▶ EXERCISE:
A faithful, complete copy of the entries below is required, with images removed.
Segment Start: THE DATA
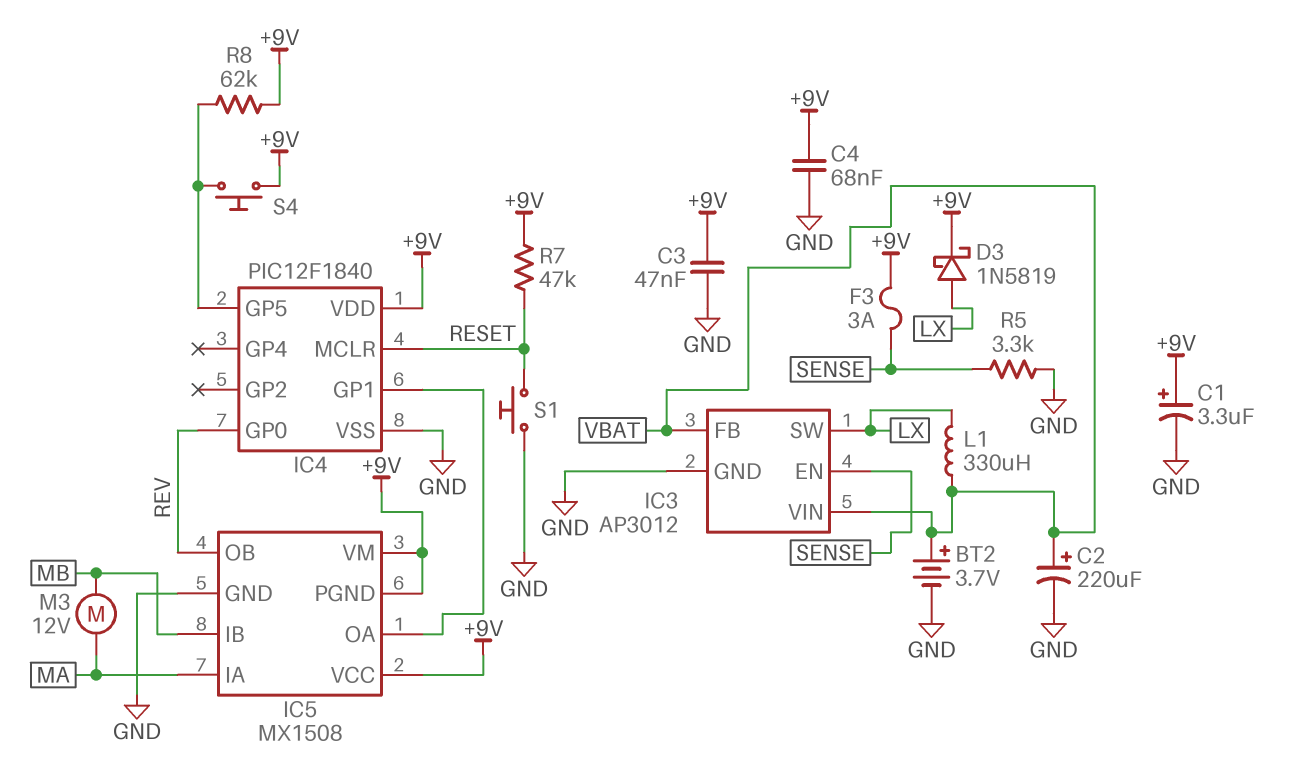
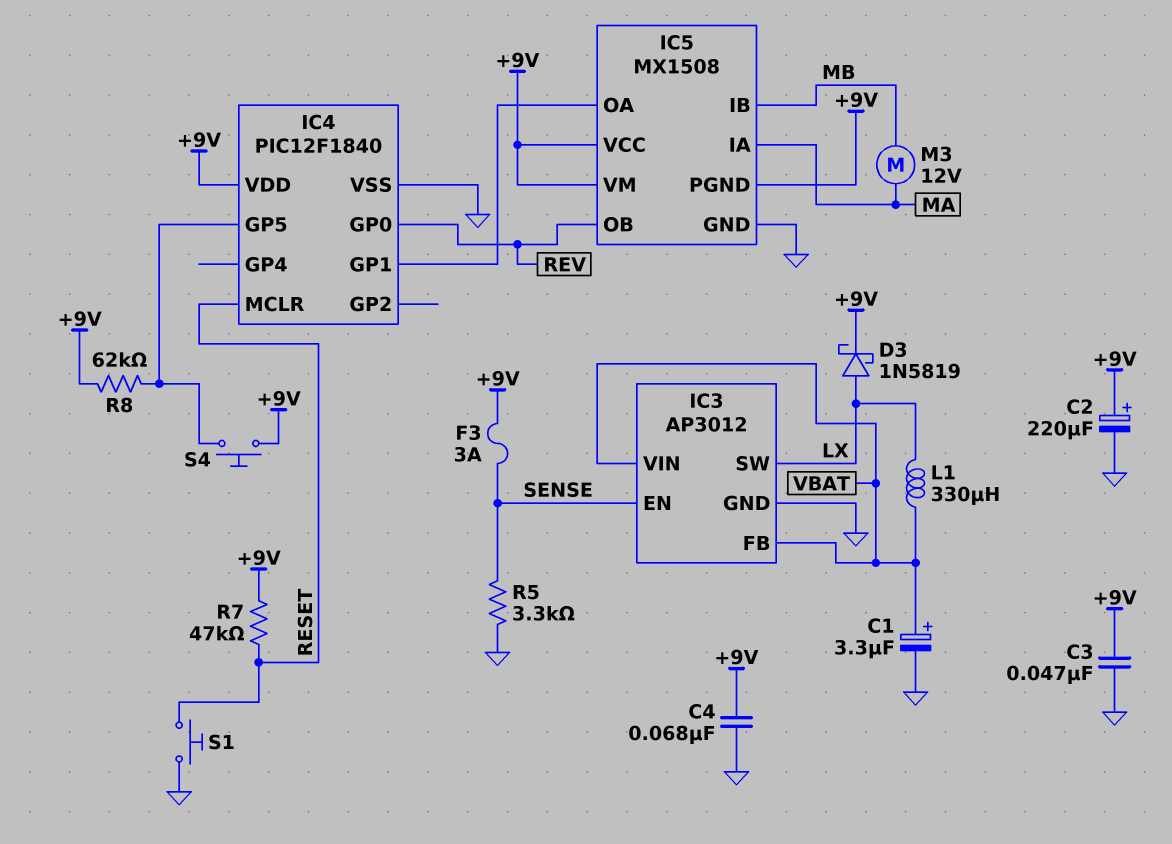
BT2: 3.7V (plus VBAT, minus GND) -> none
C1: 3.3uF (plus +9V, minus GND) -> 3.3uF (plus VBAT, minus GND)
C2: 220uF (plus VBAT, minus GND) -> 220uF (plus +9V, minus GND)

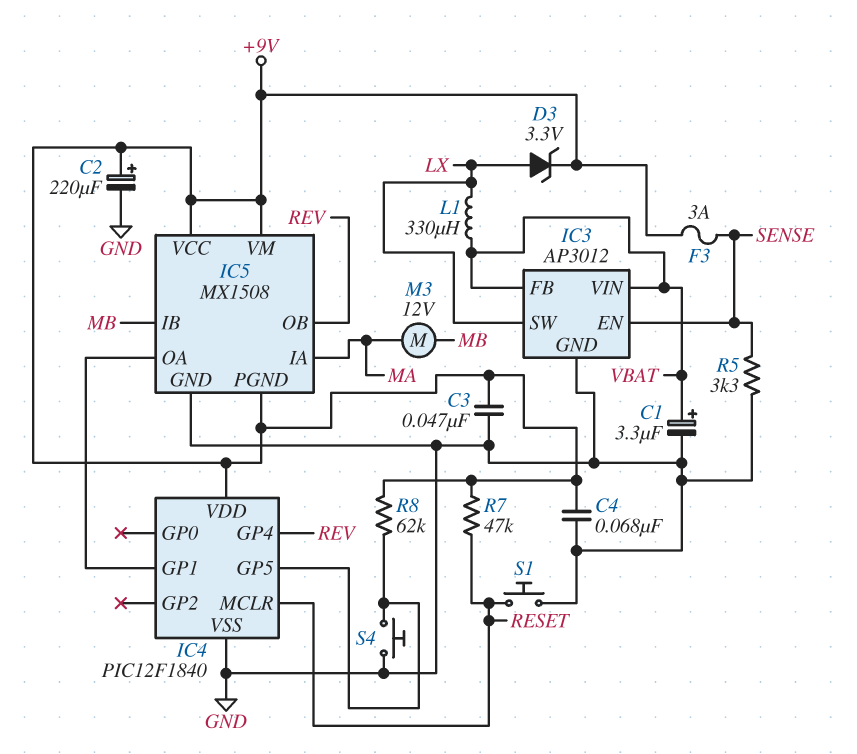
D3: schottky 1N5819 (A LX, K +9V) -> zener 3.3V (A LX, K +9V)
IC4 pin GP0: REV -> none
IC4 pin GP4: none -> REV
S4: button (+9V, IC4/GP5) -> button (GND, IC4/GP5)

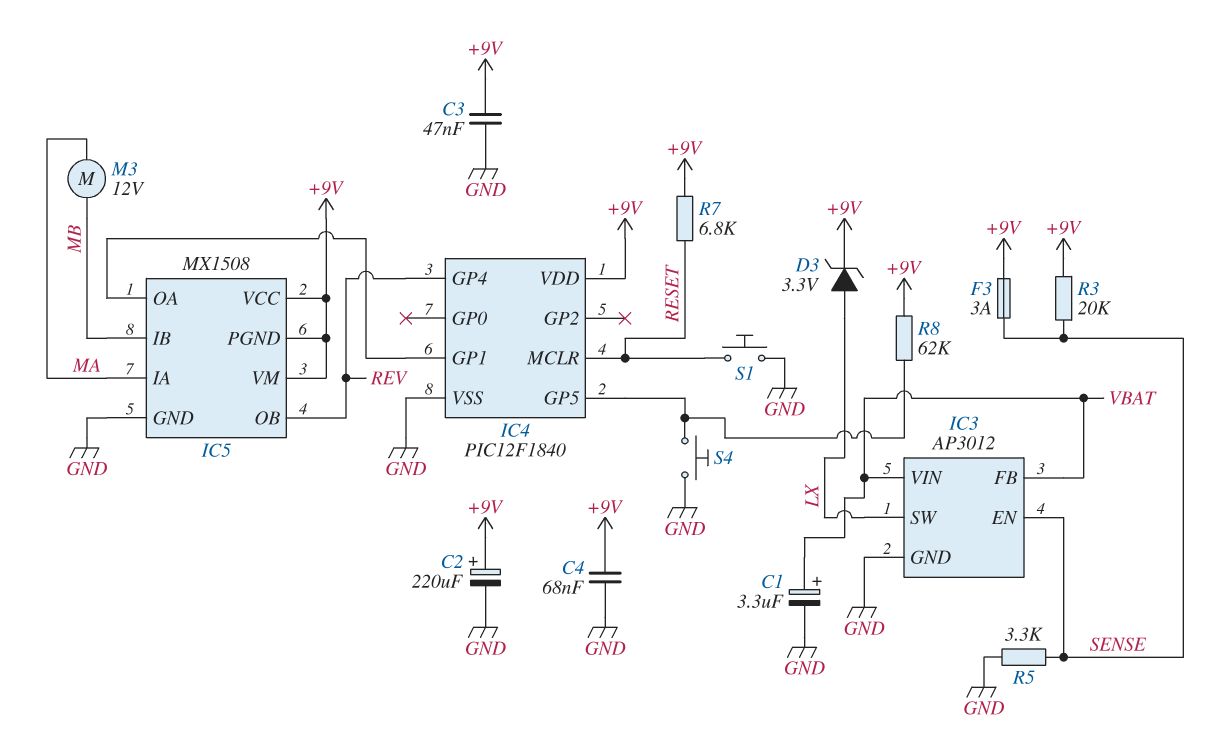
L1: 330uH (LX, VBAT) -> none
R3: none -> 20k (+9V, SENSE)
R7: 47k (+9V, RESET) -> 6.8k (+9V, RESET)

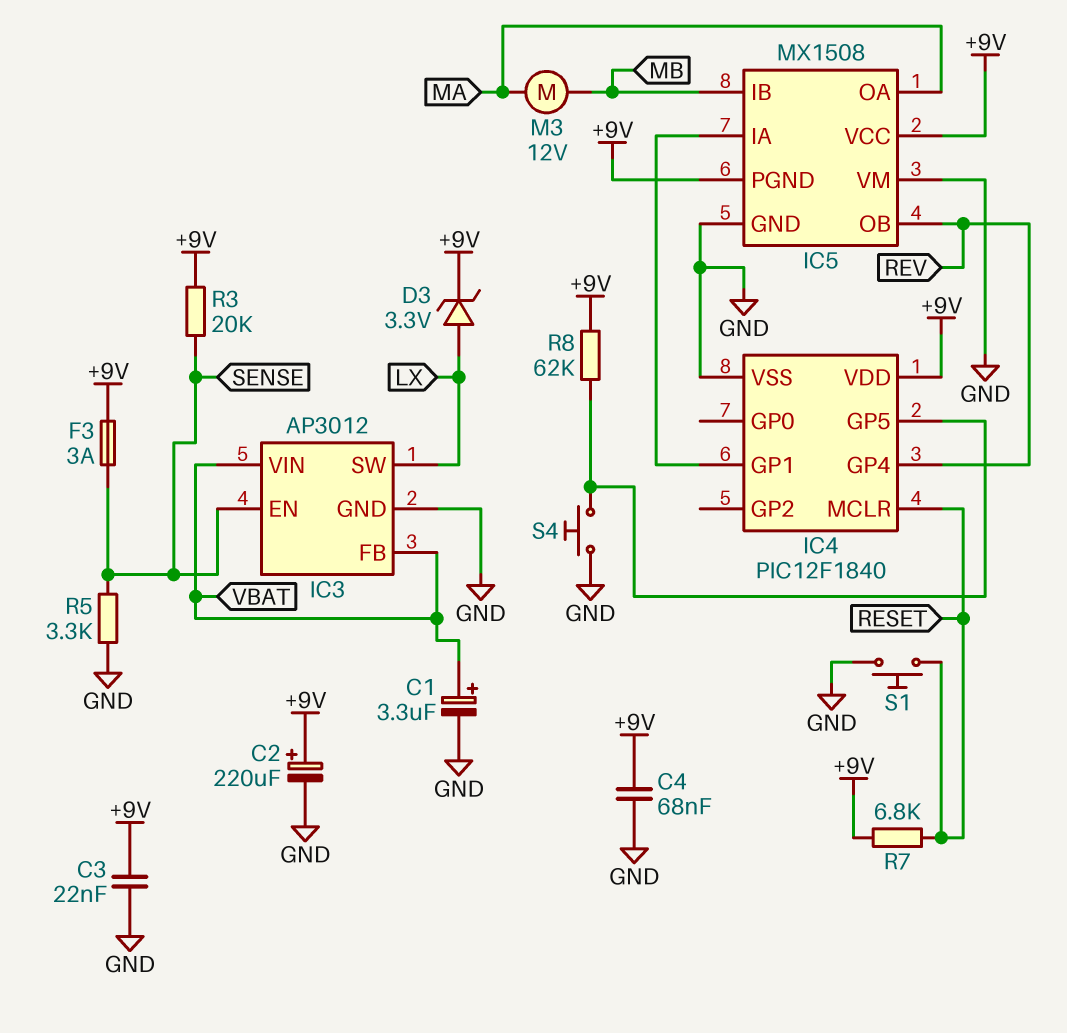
C3: 47nF (+9V, GND) -> 22nF (+9V, GND)
IC5 pin IA: MA -> IC4/GP1
IC5 pin OA: IC4/GP1 -> MA
IC5 pin VM: +9V -> GND

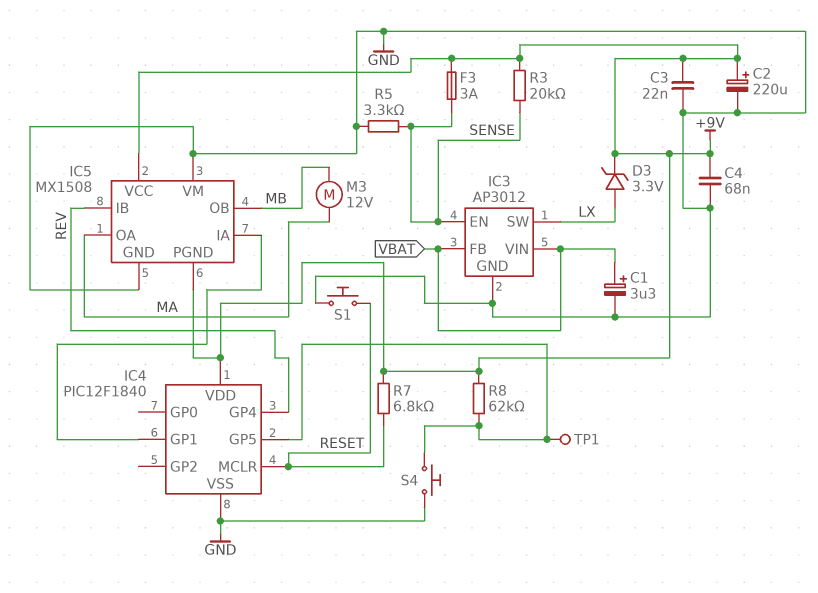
IC5 pin IB: MB -> REV
IC5 pin OB: REV -> MB
TP1: none -> test point (IC4/GP5)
Segment End: THE DATA
▶ EXERCISE OUTPUT:
BT2: 3.7V (plus VBAT, minus GND) -> none
C1: 3.3uF (plus +9V, minus GND) -> 3.3uF (plus VBAT, minus GND)
C2: 220uF (plus VBAT, minus GND) -> 220uF (plus +9V, minus GND)

D3: schottky 1N5819 (A LX, K +9V) -> zener 3.3V (A LX, K +9V)
IC4 pin GP0: REV -> none
IC4 pin GP4: none -> REV
S4: button (+9V, IC4/GP5) -> button (GND, IC4/GP5)

L1: 330uH (LX, VBAT) -> none
R3: none -> 20k (+9V, SENSE)
R7: 47k (+9V, RESET) -> 6.8k (+9V, RESET)

C3: 47nF (+9V, GND) -> 22nF (+9V, GND)
IC5 pin IA: MA -> IC4/GP1
IC5 pin OA: IC4/GP1 -> MA
IC5 pin VM: +9V -> GND

IC5 pin IB: MB -> REV
IC5 pin OB: REV -> MB
TP1: none -> test point (IC4/GP5)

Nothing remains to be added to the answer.